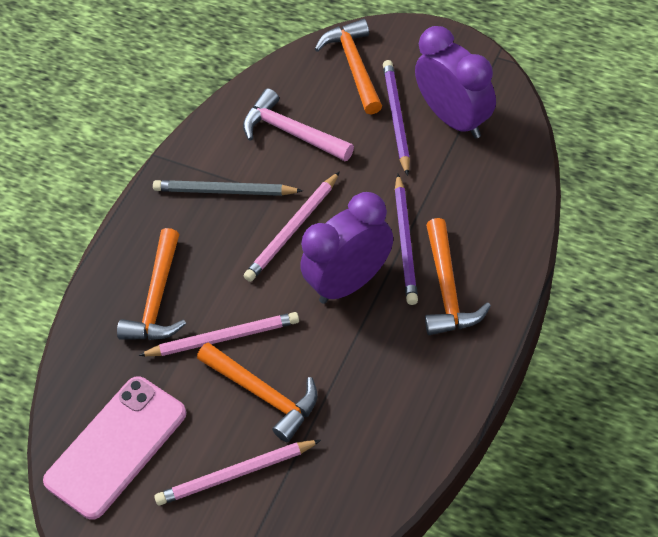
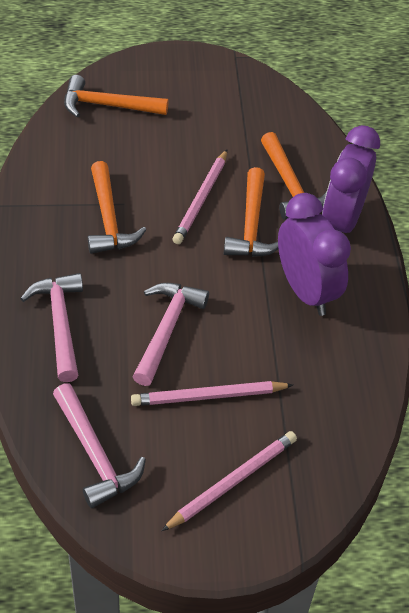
grey pencil: [153,180,303,196] = 1 -> none = 0
pink hammer: [243,88,354,161] = 1 -> [20,273,83,382] [53,383,146,508] [133,283,209,386] = 3
pink phone: [43,376,186,520] = 1 -> none = 0
purple pencil: [383,60,410,176] [394,174,418,305] = 2 -> none = 0

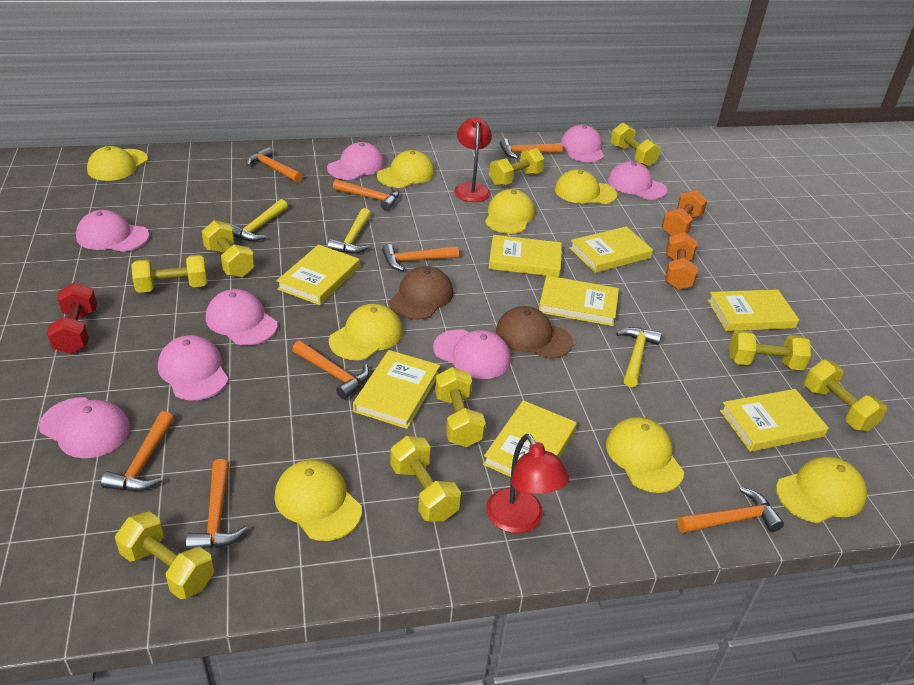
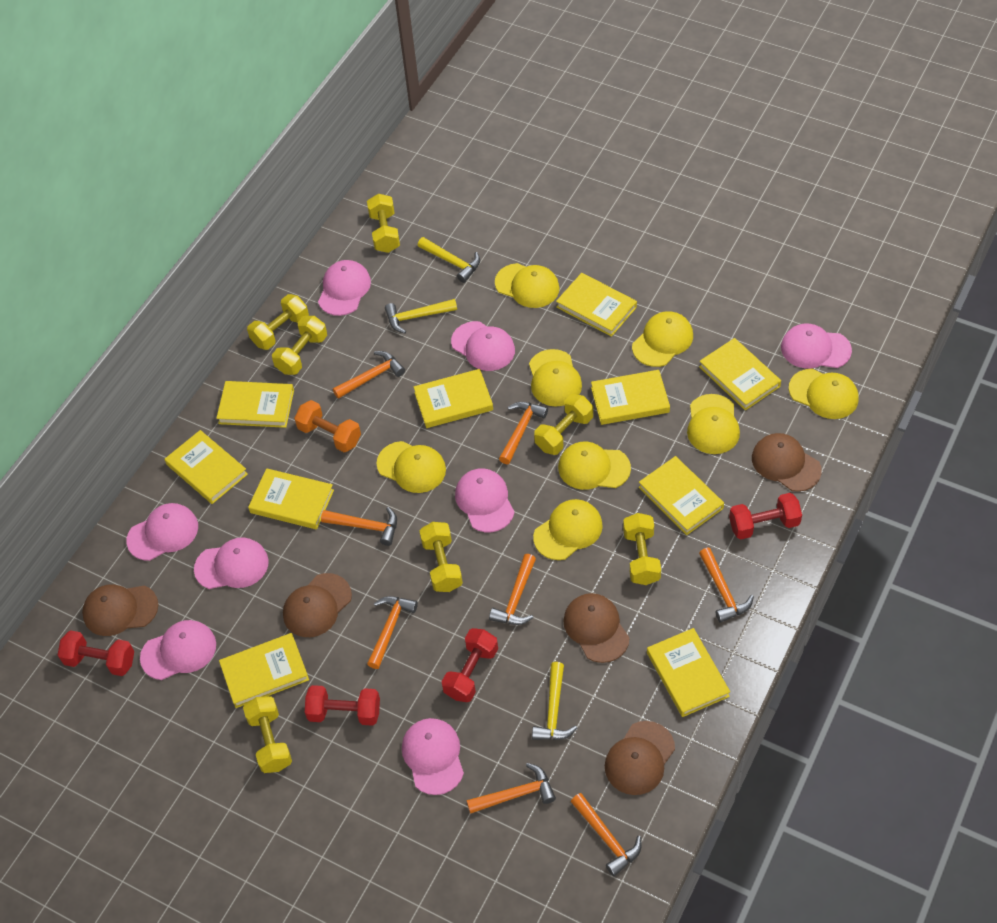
brown cap: [389,266,453,320] [496,306,573,359] = 2 -> [82,584,159,636] [283,573,352,637] [563,593,630,663] [605,721,675,795] [752,433,822,492] = 5
orange dumbbell: [662,190,707,236] [665,232,698,290] = 2 -> [294,400,361,452] = 1
red dumbbell: [47,283,97,354] = 1 -> [58,630,134,676] [305,685,380,726] [442,628,498,702] [729,493,802,540] = 4
red lamp: [454,117,492,202] [486,434,569,533] = 2 -> none = 0
yellow book: [277,244,360,305] [353,350,440,429] [483,400,577,477] [489,235,562,277] [539,275,619,326] [570,226,653,273] [708,290,799,331] [720,389,829,452] = 8 -> [165,430,248,504] [216,381,294,428] [219,633,309,708] [248,468,334,529] [414,369,493,428] [556,273,637,337] [591,370,670,425] [639,456,724,535] [647,628,730,717] [699,338,781,410] = 10
yellow dumbbell: [115,511,214,599] [131,255,207,293] [201,220,255,278] [390,436,461,522] [435,367,486,447] [489,148,545,186] [610,123,661,167] [729,330,811,370] [804,360,887,432] = 9 -> [243,696,292,773] [247,294,309,350] [272,316,327,375] [367,194,400,253] [420,522,463,592] [534,394,593,455] [623,513,661,585] = 7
※ ※ ※
→ About this exercise: The answer is the line holding "brown cap: [389,266,453,320]" and all the lines after it through the end of the records, repeated exactly.

→ Written solution:
brown cap: [389,266,453,320] [496,306,573,359] = 2 -> [82,584,159,636] [283,573,352,637] [563,593,630,663] [605,721,675,795] [752,433,822,492] = 5
orange dumbbell: [662,190,707,236] [665,232,698,290] = 2 -> [294,400,361,452] = 1
red dumbbell: [47,283,97,354] = 1 -> [58,630,134,676] [305,685,380,726] [442,628,498,702] [729,493,802,540] = 4
red lamp: [454,117,492,202] [486,434,569,533] = 2 -> none = 0
yellow book: [277,244,360,305] [353,350,440,429] [483,400,577,477] [489,235,562,277] [539,275,619,326] [570,226,653,273] [708,290,799,331] [720,389,829,452] = 8 -> [165,430,248,504] [216,381,294,428] [219,633,309,708] [248,468,334,529] [414,369,493,428] [556,273,637,337] [591,370,670,425] [639,456,724,535] [647,628,730,717] [699,338,781,410] = 10
yellow dumbbell: [115,511,214,599] [131,255,207,293] [201,220,255,278] [390,436,461,522] [435,367,486,447] [489,148,545,186] [610,123,661,167] [729,330,811,370] [804,360,887,432] = 9 -> [243,696,292,773] [247,294,309,350] [272,316,327,375] [367,194,400,253] [420,522,463,592] [534,394,593,455] [623,513,661,585] = 7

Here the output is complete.